_Collected data_
........
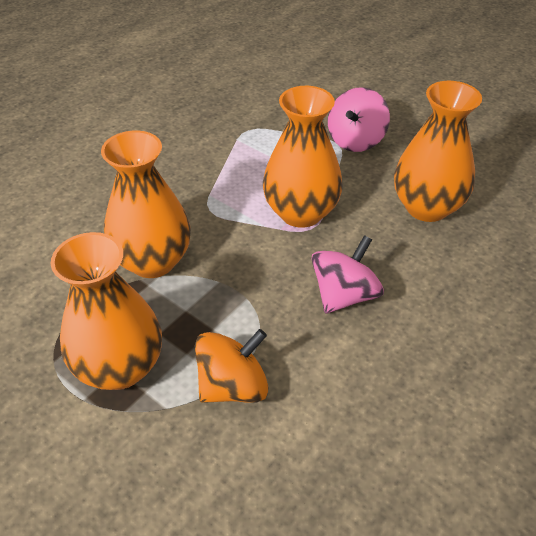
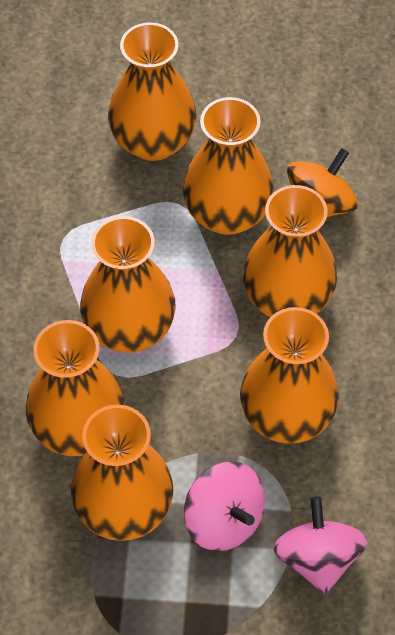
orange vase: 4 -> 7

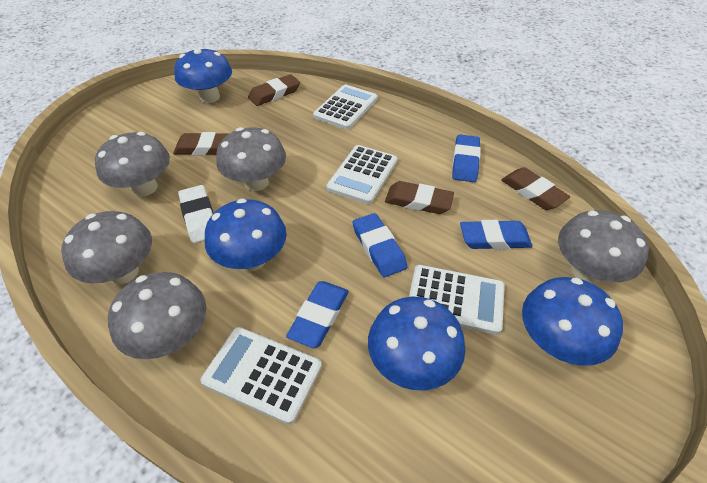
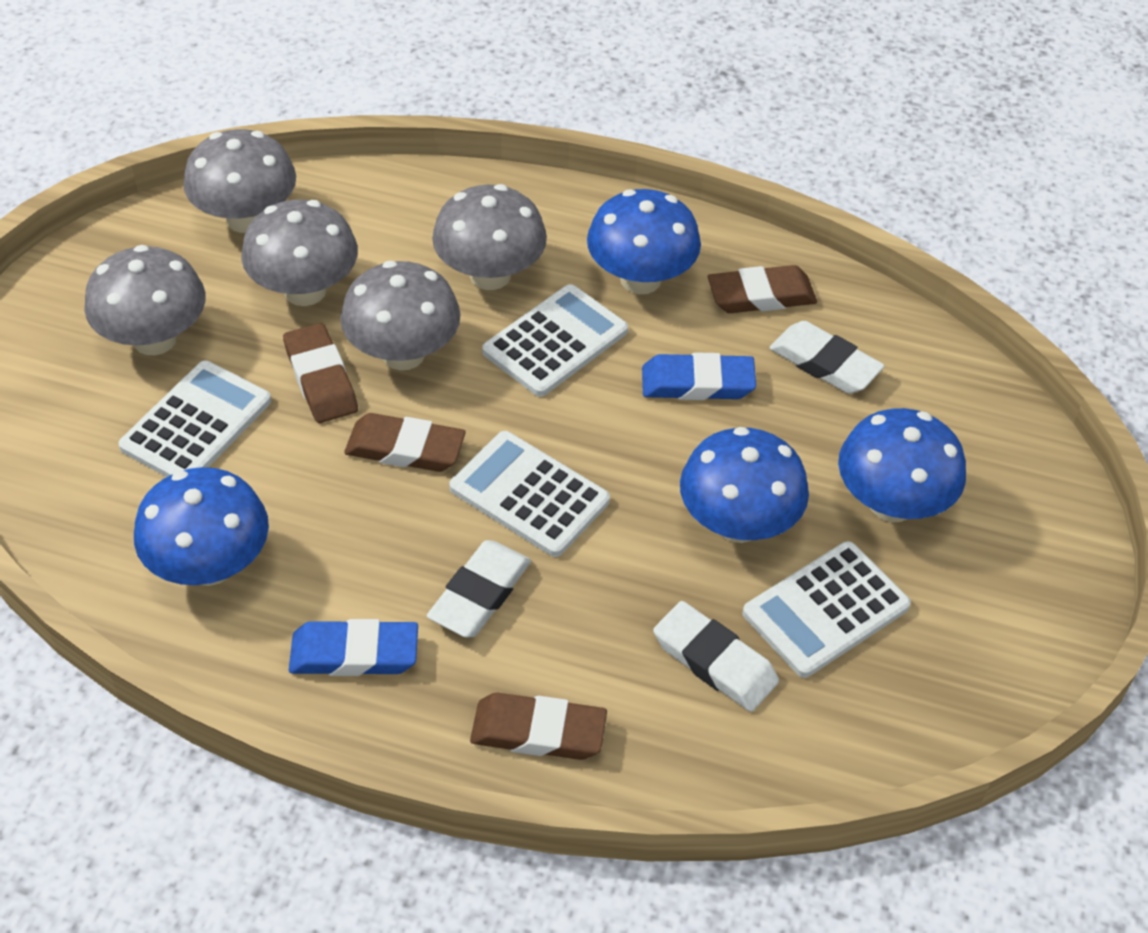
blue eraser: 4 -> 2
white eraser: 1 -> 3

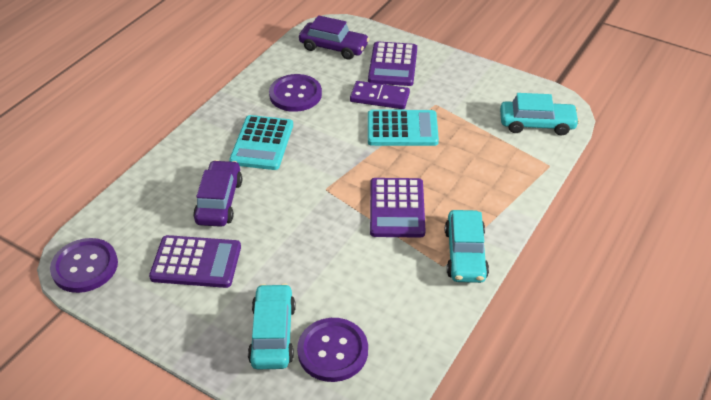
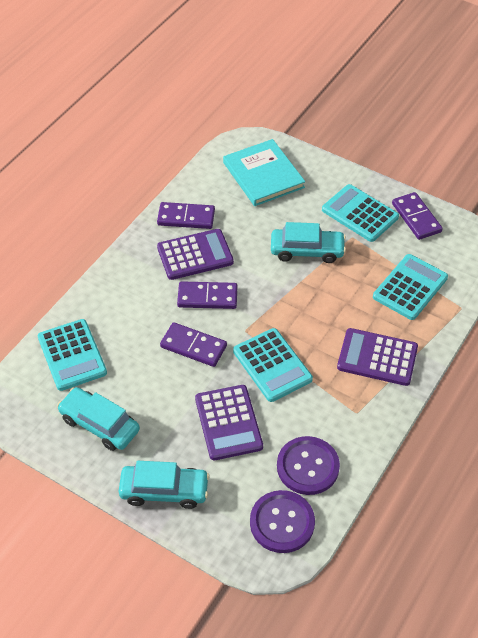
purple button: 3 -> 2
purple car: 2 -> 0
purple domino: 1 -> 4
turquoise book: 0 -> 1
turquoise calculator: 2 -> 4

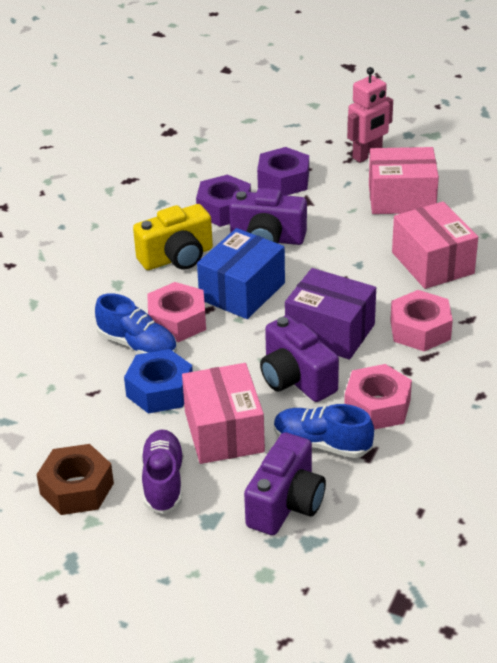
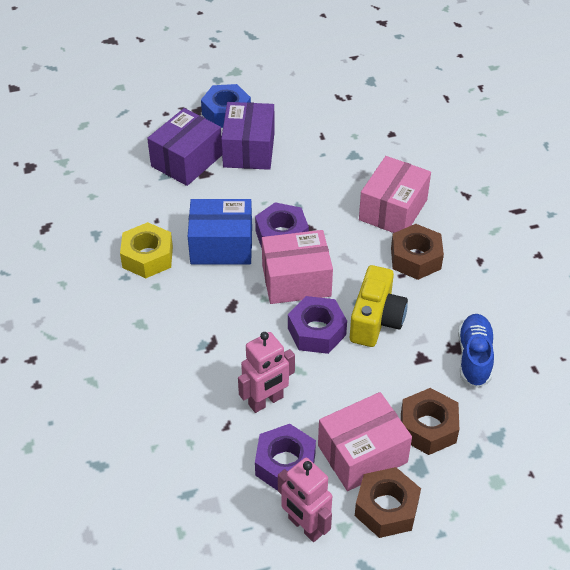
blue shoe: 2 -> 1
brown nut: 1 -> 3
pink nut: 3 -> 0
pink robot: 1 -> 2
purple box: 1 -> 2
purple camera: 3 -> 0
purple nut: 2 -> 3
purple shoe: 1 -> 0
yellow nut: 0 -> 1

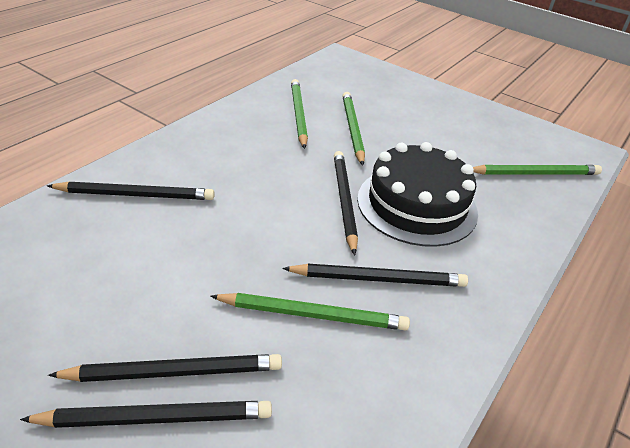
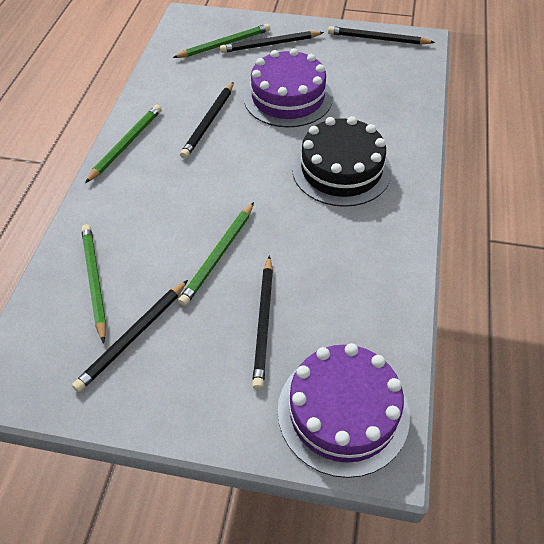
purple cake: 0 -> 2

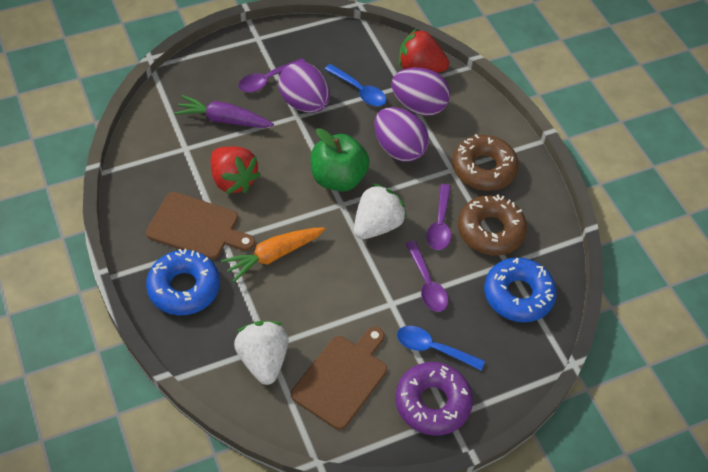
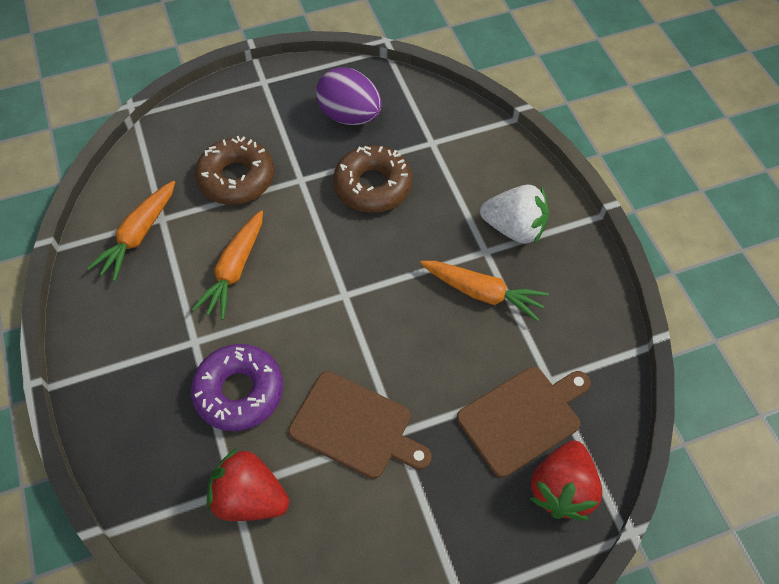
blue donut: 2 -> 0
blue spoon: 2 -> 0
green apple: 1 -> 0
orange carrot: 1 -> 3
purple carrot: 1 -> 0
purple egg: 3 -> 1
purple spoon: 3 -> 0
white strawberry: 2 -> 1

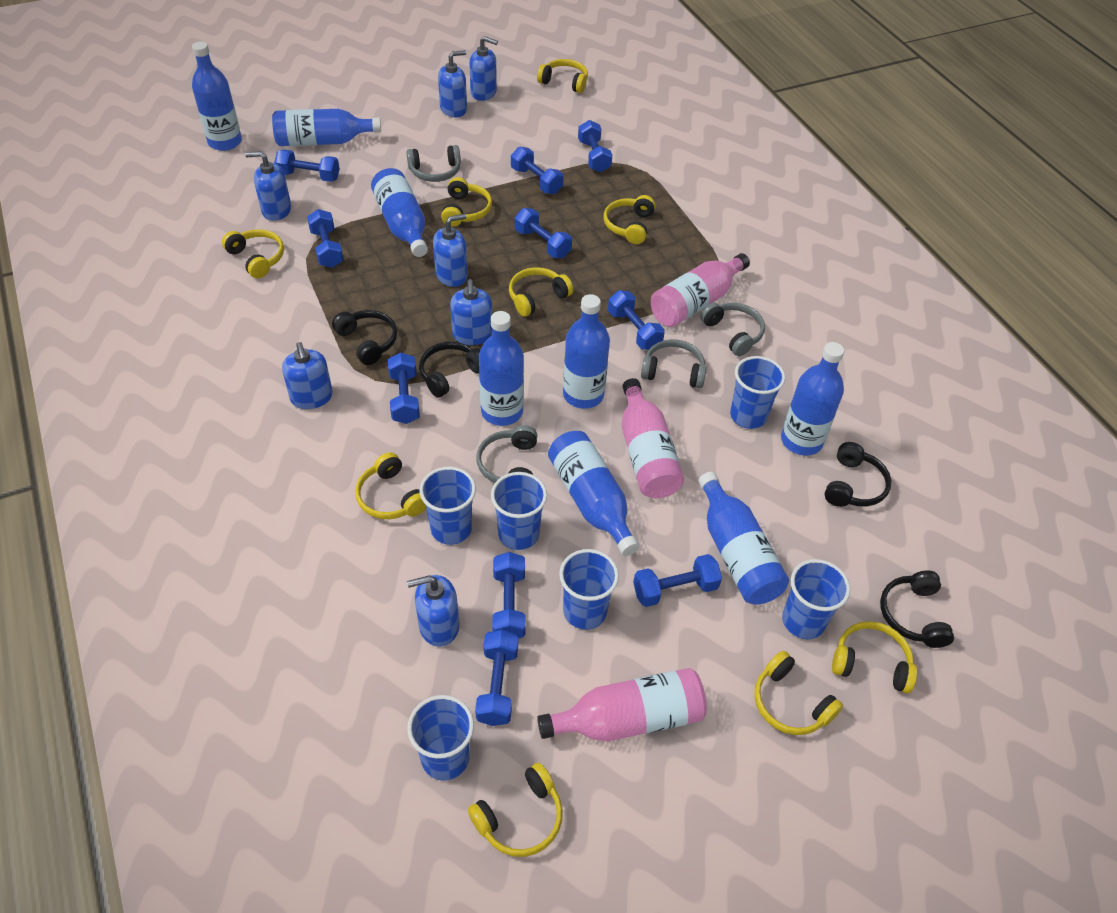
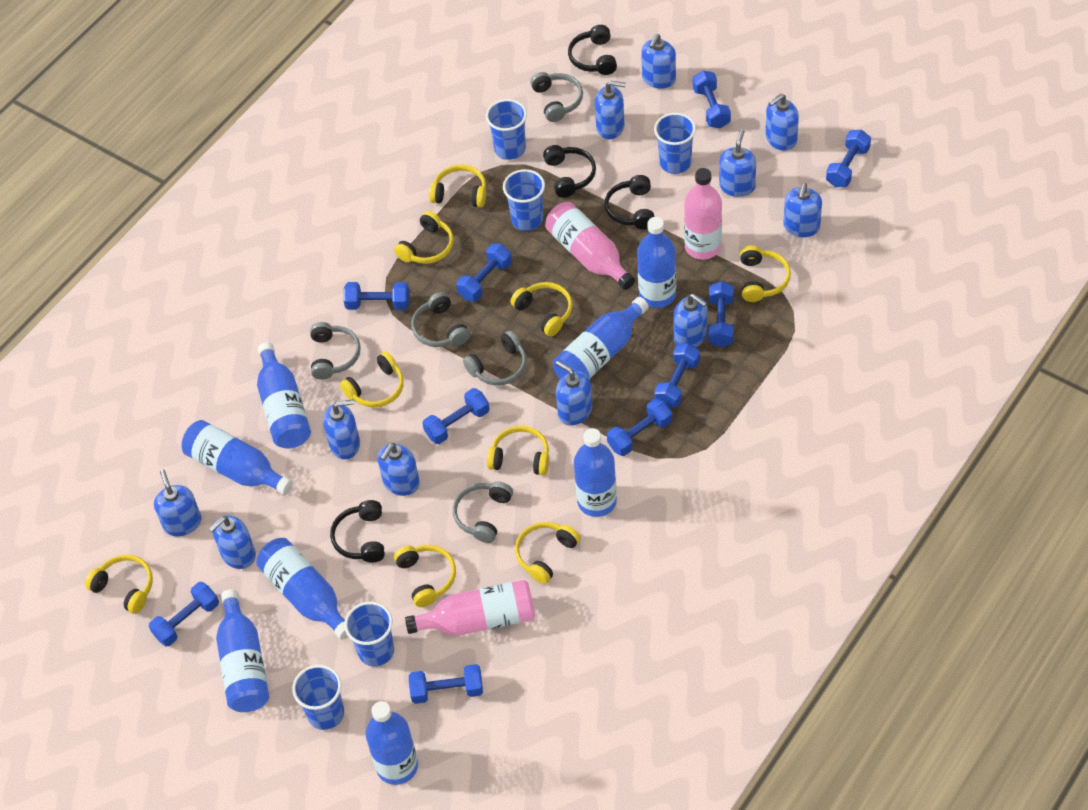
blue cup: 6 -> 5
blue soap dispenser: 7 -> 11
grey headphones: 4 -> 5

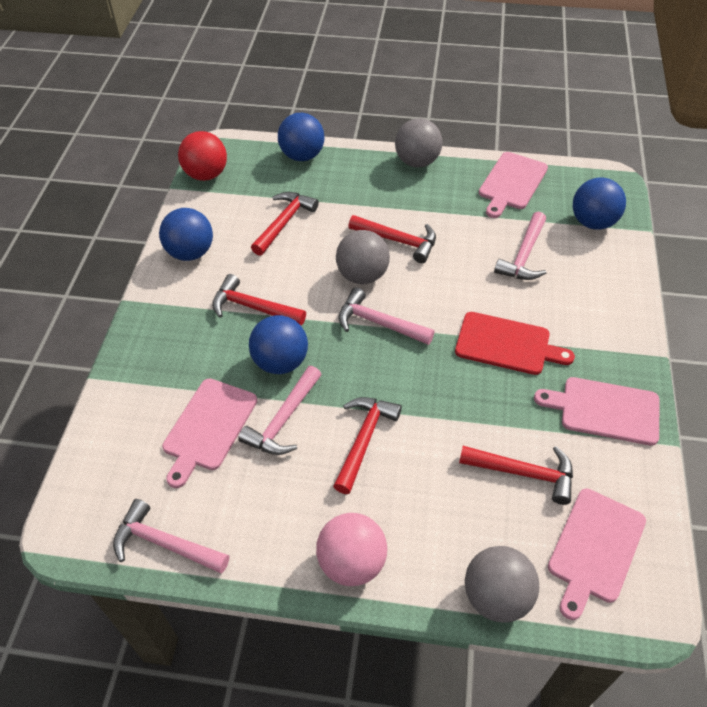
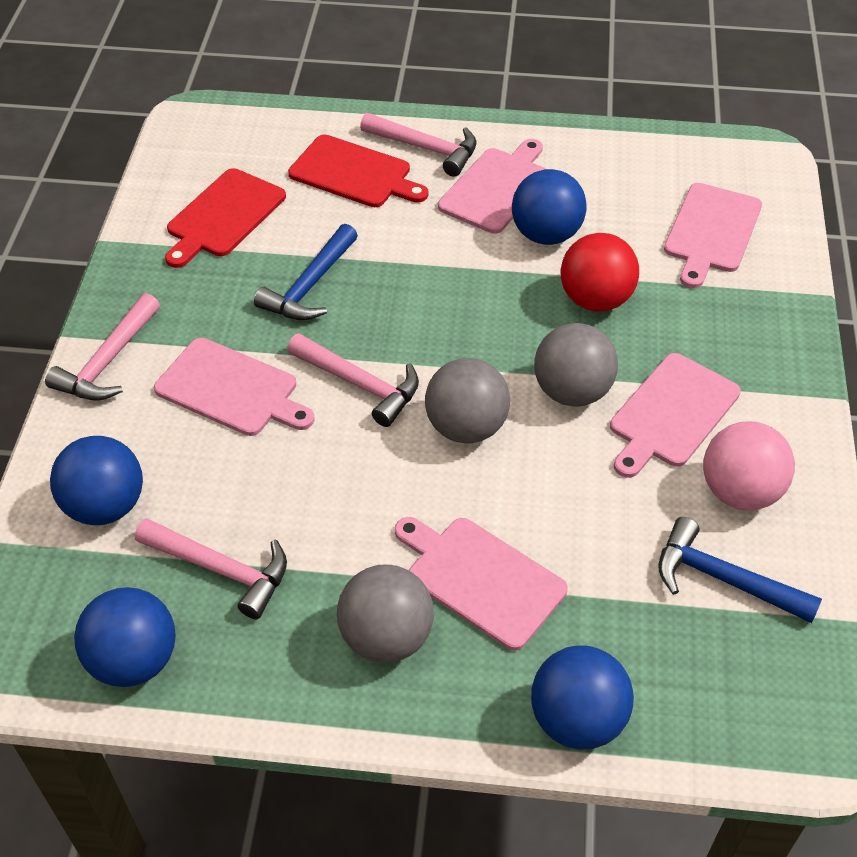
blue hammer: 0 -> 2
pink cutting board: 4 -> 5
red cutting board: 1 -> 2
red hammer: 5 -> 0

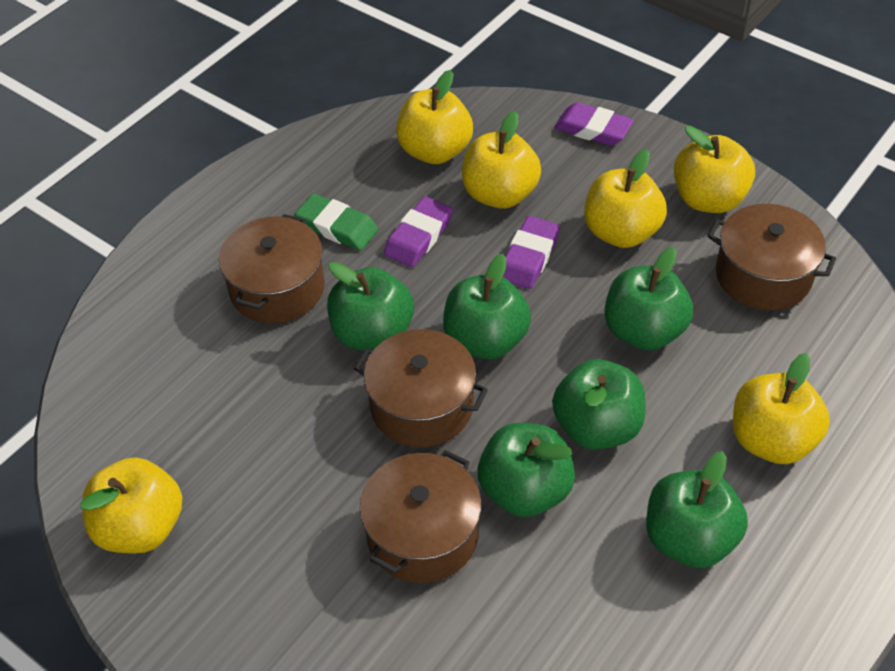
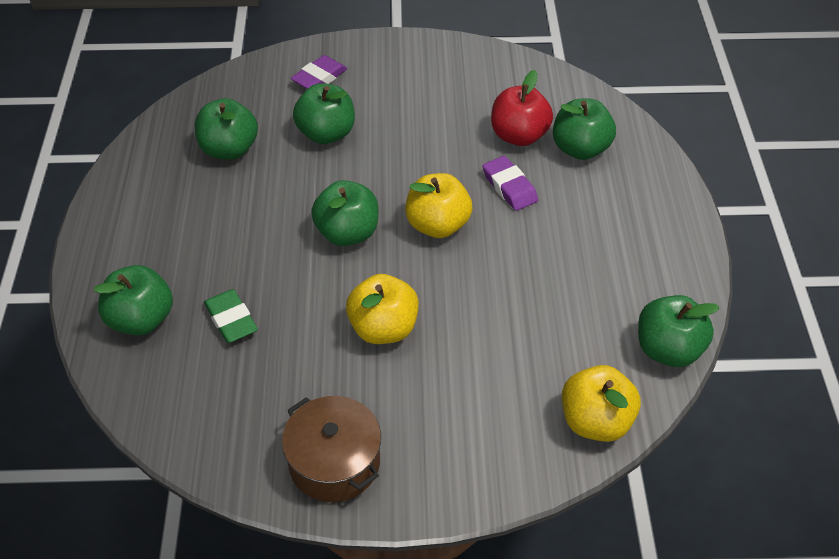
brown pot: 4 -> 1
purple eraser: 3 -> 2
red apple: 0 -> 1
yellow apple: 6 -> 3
........
_PROBLEM REQUIREMENTS_
Search the entries for "blue" and copy each matching line.

_THE ANSWER_
blue eraser: 4 -> 2
blue shoe: 2 -> 1
blue donut: 2 -> 0
blue spoon: 2 -> 0
blue cup: 6 -> 5
blue soap dispenser: 7 -> 11
blue hammer: 0 -> 2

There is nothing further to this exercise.